▶ **Task goal**
Go through the records below and copy out each line that contains the string "time".

▶ **The data**
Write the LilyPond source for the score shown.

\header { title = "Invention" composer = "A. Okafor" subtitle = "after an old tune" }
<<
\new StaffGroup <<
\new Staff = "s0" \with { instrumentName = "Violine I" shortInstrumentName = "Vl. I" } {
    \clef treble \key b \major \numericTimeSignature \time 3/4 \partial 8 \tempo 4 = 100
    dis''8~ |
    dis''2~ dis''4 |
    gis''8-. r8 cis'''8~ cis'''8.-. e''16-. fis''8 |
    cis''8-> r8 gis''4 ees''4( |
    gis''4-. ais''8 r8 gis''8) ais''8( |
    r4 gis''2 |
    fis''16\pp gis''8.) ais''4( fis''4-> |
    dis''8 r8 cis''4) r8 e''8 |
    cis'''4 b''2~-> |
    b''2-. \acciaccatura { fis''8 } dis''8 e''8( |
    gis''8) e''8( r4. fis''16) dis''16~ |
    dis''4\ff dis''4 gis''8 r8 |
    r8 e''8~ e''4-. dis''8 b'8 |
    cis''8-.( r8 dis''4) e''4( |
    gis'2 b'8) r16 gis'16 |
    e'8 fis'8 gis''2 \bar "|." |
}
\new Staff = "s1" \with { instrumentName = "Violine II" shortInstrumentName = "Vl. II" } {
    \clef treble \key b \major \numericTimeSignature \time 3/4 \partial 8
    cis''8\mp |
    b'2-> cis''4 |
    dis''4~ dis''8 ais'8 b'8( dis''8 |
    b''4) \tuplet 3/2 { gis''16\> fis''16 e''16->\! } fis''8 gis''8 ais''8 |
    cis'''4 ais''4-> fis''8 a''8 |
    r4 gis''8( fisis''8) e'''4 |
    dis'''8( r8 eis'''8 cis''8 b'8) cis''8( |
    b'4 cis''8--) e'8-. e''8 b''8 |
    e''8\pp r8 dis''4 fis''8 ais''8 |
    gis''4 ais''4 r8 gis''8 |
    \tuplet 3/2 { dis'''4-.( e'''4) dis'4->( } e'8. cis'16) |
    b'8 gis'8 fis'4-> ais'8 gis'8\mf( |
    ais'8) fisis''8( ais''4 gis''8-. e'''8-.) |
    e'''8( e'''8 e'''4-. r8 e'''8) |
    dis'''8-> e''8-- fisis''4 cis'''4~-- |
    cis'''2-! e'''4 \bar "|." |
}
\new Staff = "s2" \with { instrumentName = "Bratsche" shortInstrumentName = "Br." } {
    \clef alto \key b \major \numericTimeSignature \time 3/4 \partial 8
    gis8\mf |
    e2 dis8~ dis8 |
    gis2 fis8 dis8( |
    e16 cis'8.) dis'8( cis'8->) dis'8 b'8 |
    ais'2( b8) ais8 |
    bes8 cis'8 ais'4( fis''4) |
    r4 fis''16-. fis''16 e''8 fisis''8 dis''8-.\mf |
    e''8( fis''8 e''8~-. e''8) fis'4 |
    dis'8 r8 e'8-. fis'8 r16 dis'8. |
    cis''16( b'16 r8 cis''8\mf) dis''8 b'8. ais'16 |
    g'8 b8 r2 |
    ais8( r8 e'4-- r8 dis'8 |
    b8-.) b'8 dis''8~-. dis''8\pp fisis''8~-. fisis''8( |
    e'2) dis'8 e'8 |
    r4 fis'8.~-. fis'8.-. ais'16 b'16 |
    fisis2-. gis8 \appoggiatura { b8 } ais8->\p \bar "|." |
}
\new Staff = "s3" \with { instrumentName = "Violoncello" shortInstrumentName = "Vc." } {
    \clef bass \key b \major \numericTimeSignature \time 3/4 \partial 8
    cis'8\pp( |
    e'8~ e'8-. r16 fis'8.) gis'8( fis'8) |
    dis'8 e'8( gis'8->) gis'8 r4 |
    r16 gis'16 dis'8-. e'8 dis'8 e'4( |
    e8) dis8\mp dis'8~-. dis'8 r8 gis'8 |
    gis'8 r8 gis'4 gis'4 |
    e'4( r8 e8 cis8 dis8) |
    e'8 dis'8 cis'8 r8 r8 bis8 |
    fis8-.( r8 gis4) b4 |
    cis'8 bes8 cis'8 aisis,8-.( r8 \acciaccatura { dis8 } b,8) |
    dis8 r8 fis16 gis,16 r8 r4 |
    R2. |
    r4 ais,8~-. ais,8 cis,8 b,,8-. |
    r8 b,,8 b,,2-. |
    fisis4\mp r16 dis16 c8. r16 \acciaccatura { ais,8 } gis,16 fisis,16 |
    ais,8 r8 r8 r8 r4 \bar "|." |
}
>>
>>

▶ **Complete output**
    \clef treble \key b \major \numericTimeSignature \time 3/4 \partial 8 \tempo 4 = 100
    \clef treble \key b \major \numericTimeSignature \time 3/4 \partial 8
    \clef alto \key b \major \numericTimeSignature \time 3/4 \partial 8
    \clef bass \key b \major \numericTimeSignature \time 3/4 \partial 8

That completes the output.